--- Problem to work on ---
What to return is the tail of the data, from the line that contains "lime 1x4 brick [292,276,394,396]" down to the last line, copied exactly.

--- The data ---

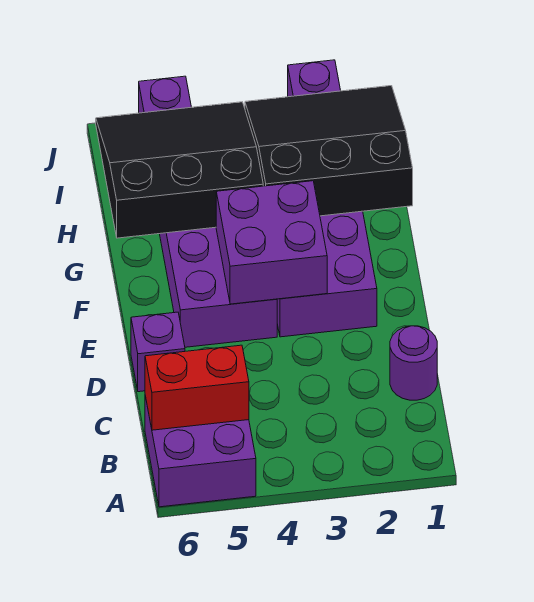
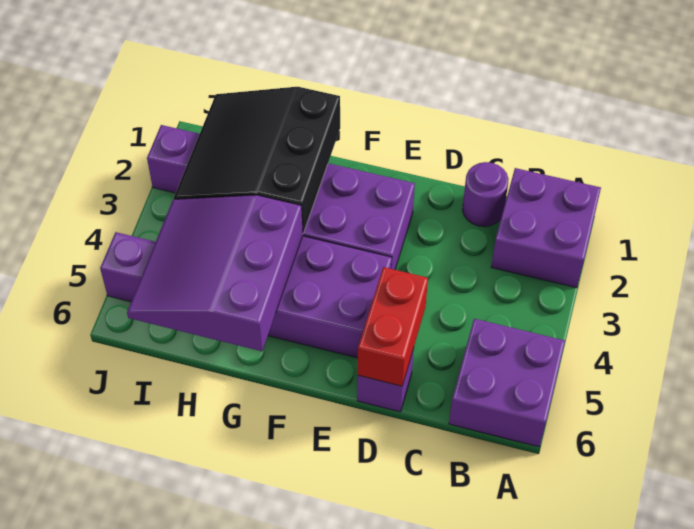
red 1x2 brick [145,345,249,430] -> red 1x2 brick moved to [358,267,428,386]
purple 2x2 brick [216,181,327,304] -> purple 2x2 brick moved to [491,168,601,288]
black 3x3 slope [96,102,263,238] -> purple 3x3 slope [127,195,303,351]

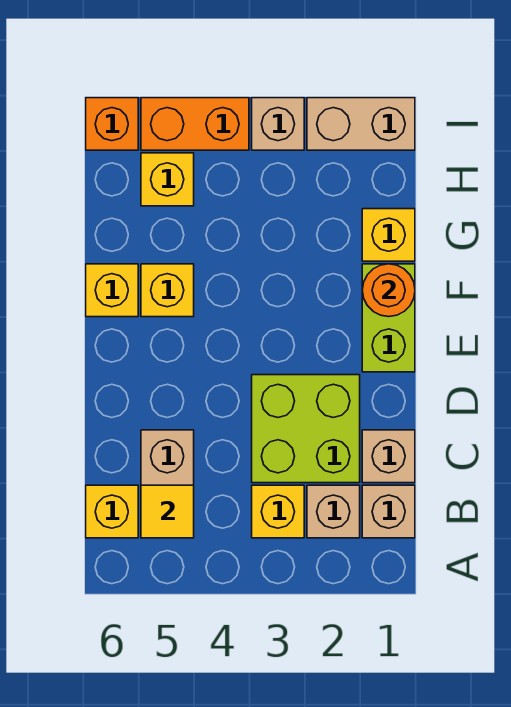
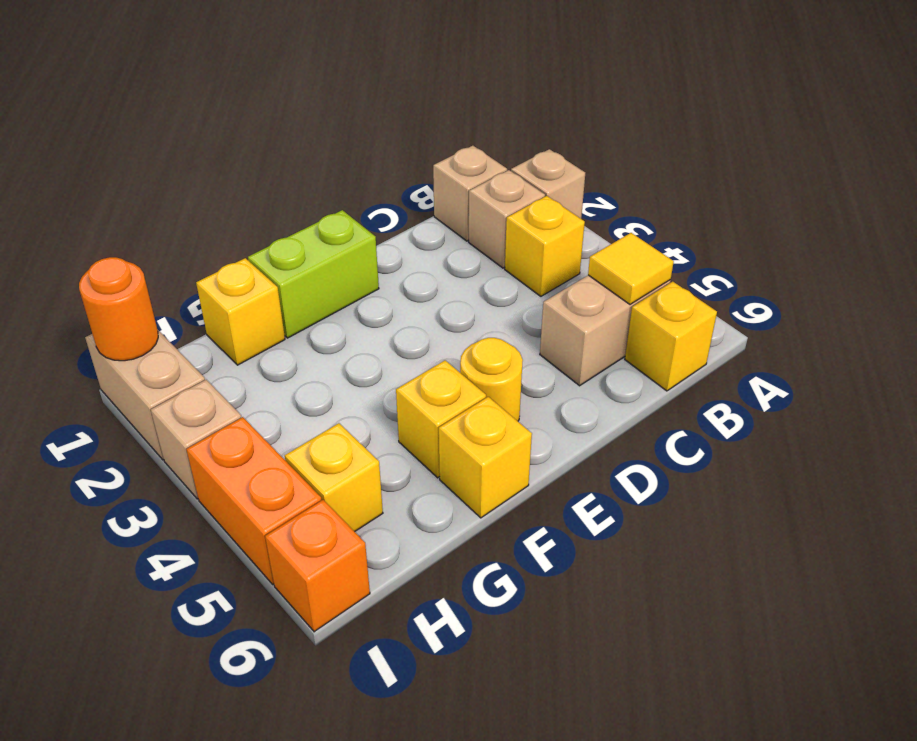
tan 1x1 brick [362,430,415,483] -> tan 1x1 brick moved to [511,149,585,219]
lime 2x2 brick [252,375,360,483] -> none
none -> yellow 1x1 round brick [460,338,523,421]
orange 1x1 round brick [362,264,415,317] -> orange 1x1 round brick moved to [79,257,158,361]

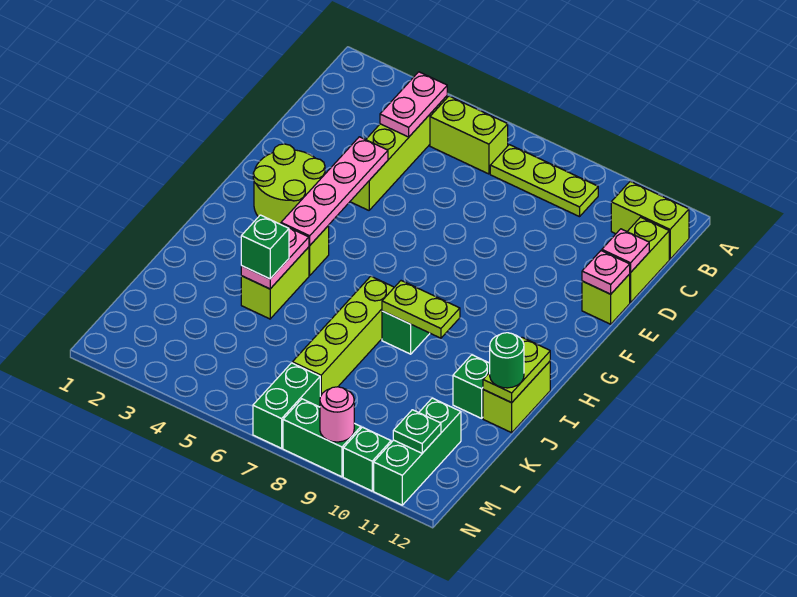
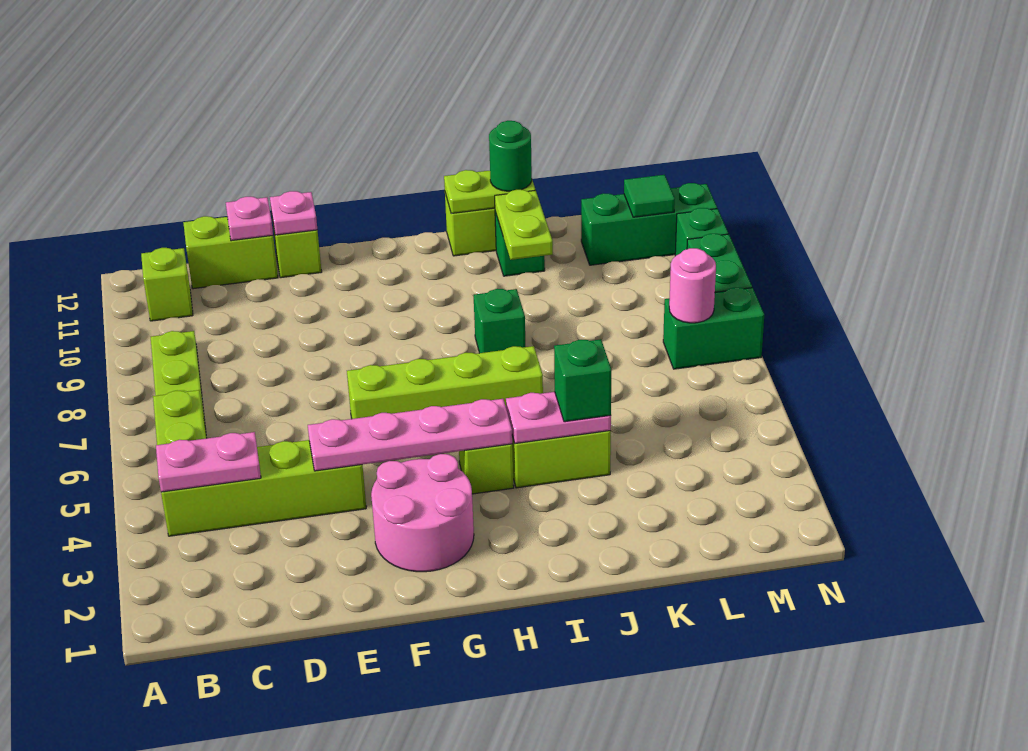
lime 1x2 brick [611,181,689,259] -> lime 1x1 brick [141,248,193,321]
lime 2x2 round brick [253,144,325,224] -> pink 2x2 round brick [371,454,474,572]
lime 1x4 brick [292,276,394,396] -> lime 1x4 brick moved to [347,346,543,419]
lime 1x2 plate [382,281,460,338] -> lime 1x2 plate moved to [495,190,553,260]
green 1x1 plate [393,410,441,453] -> green 1x1 tile [624,175,675,217]
pink 1x1 round brick [320,387,354,442] -> pink 1x1 round brick moved to [669,248,716,323]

--- Exercise result ---
lime 1x4 brick [292,276,394,396] -> lime 1x4 brick moved to [347,346,543,419]
lime 1x2 plate [382,281,460,338] -> lime 1x2 plate moved to [495,190,553,260]
green 1x1 plate [393,410,441,453] -> green 1x1 tile [624,175,675,217]
pink 1x1 round brick [320,387,354,442] -> pink 1x1 round brick moved to [669,248,716,323]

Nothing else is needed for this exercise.